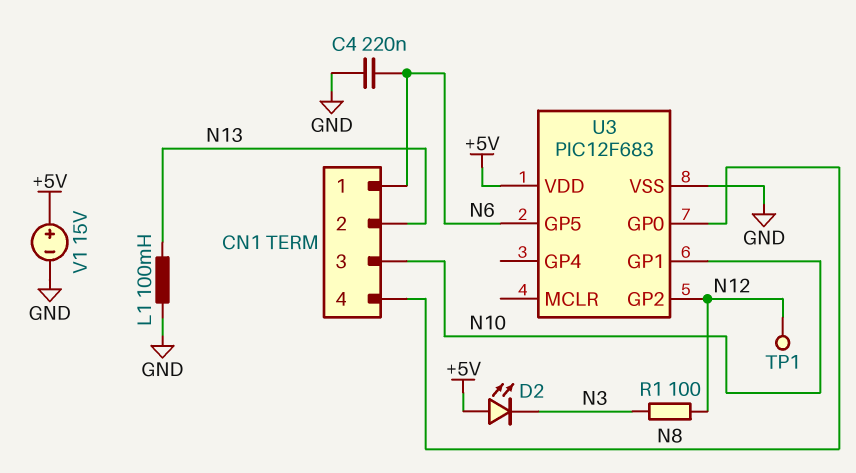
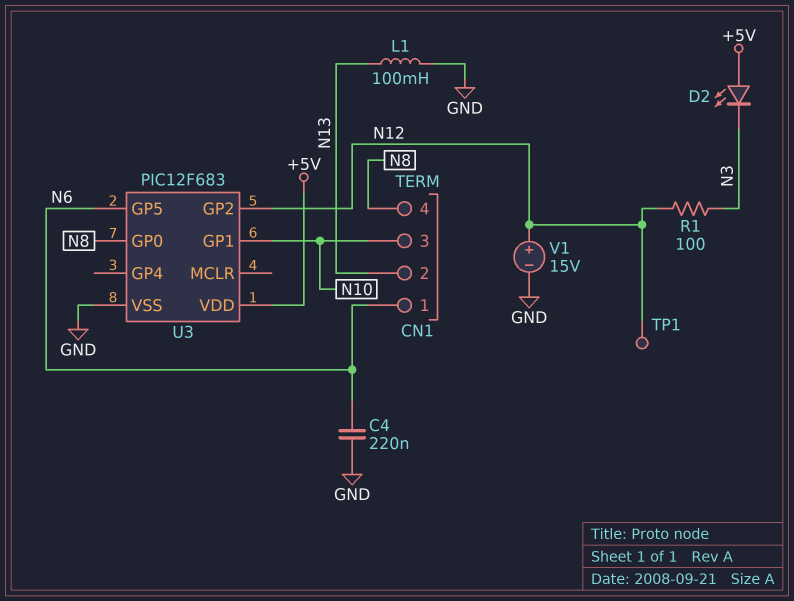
V1: 15V (plus +5V, minus GND) -> 15V (plus N12, minus GND)

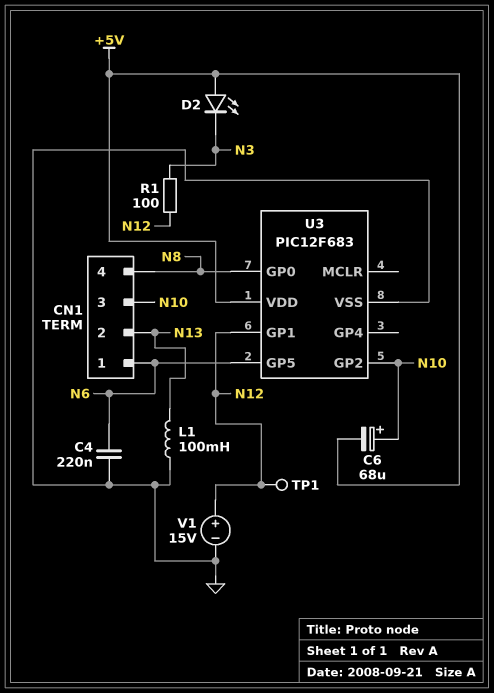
C6: none -> 68uF (plus N10, minus +5V)
U3 pin GP1: N10 -> N12
U3 pin GP2: N12 -> N10

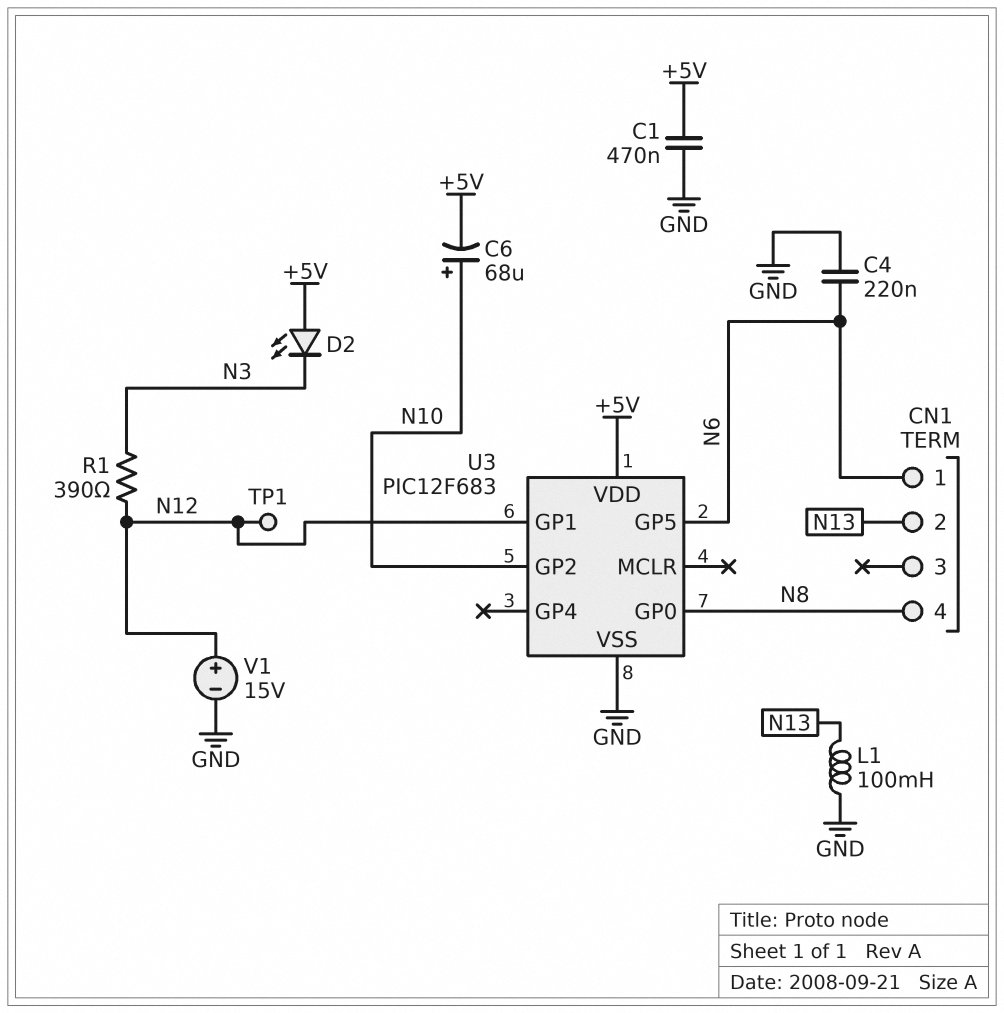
C1: none -> 470nF (+5V, GND)
CN1 pin 3: N10 -> none
R1: 100 (N3, N12) -> 390 (N3, N12)

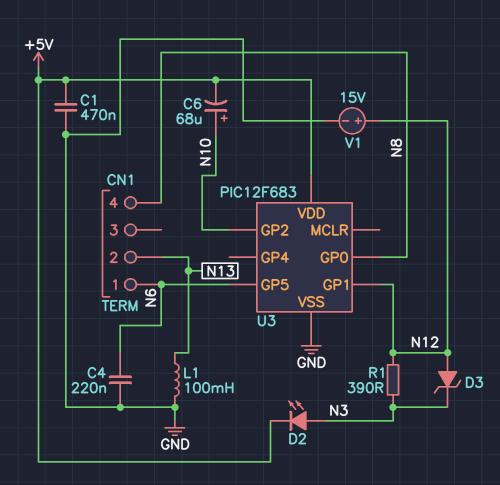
D2: LED (A +5V, K N3) -> LED (A N3, K +5V)
D3: none -> zener (A N12, K N3)
TP1: test point (N12) -> none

** Exercise description **
Restate the entire listing word for word, excluding pictures.

** Completed task **
V1: 15V (plus +5V, minus GND) -> 15V (plus N12, minus GND)

C6: none -> 68uF (plus N10, minus +5V)
U3 pin GP1: N10 -> N12
U3 pin GP2: N12 -> N10

C1: none -> 470nF (+5V, GND)
CN1 pin 3: N10 -> none
R1: 100 (N3, N12) -> 390 (N3, N12)

D2: LED (A +5V, K N3) -> LED (A N3, K +5V)
D3: none -> zener (A N12, K N3)
TP1: test point (N12) -> none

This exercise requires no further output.